- ASSIGNMENT -
After locating the line that holds "(887, 435) = (170, 336): white duck -> none", output it and all following lines word for word, stopping only at the end of the data.

- Dataset items -
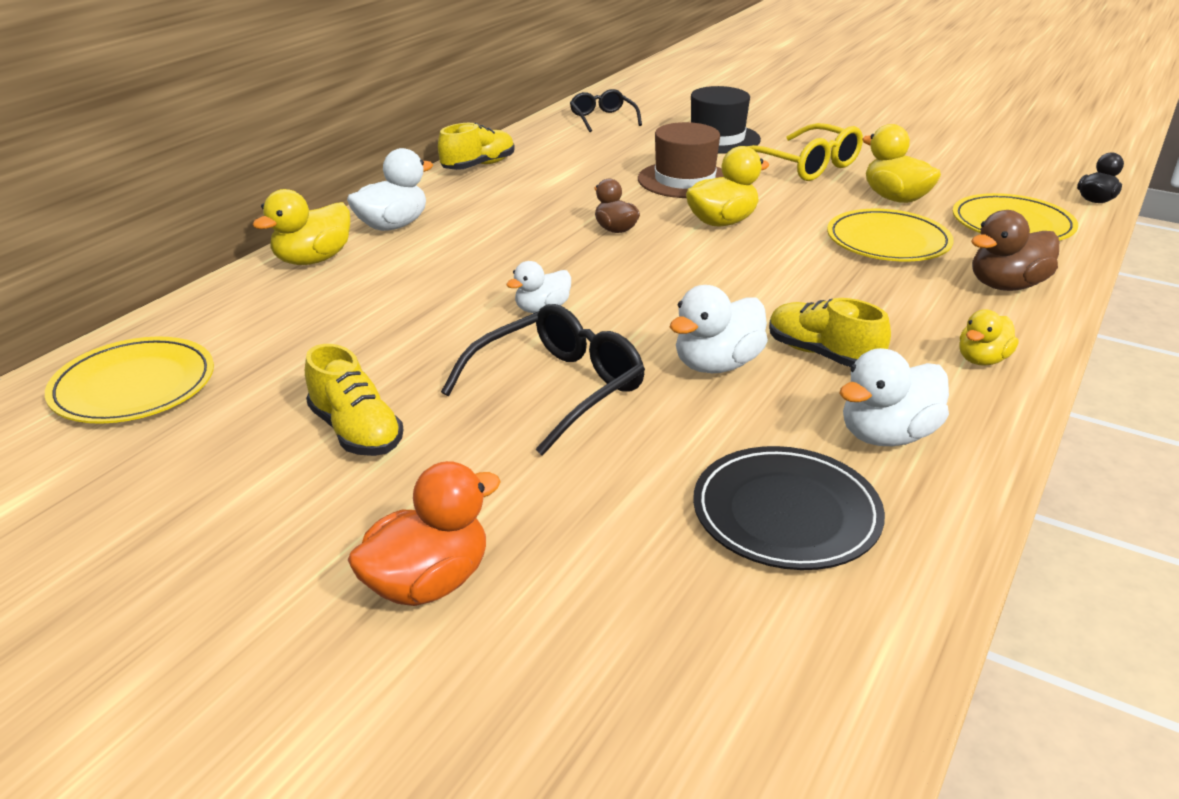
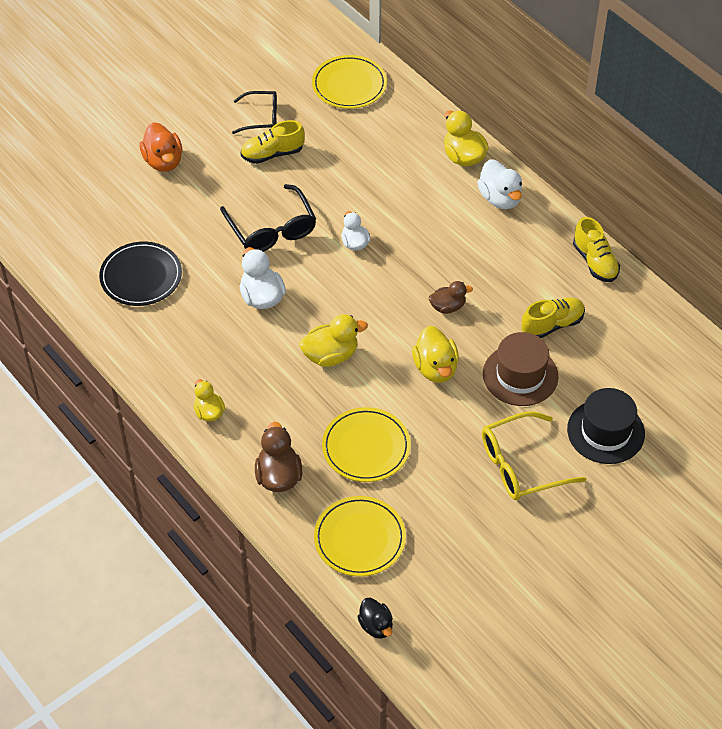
camera: 110 degrees right, 20 degrees up
(603, 119) = (684, 369): black glasses -> black glasses (261, 117)
(822, 354) = (249, 345): yellow shoe -> yellow shoe (552, 325)
(887, 435) = (170, 336): white duck -> none
(895, 198) = (434, 491): yellow duck -> yellow duck (331, 355)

- RESPONSE -
(887, 435) = (170, 336): white duck -> none
(895, 198) = (434, 491): yellow duck -> yellow duck (331, 355)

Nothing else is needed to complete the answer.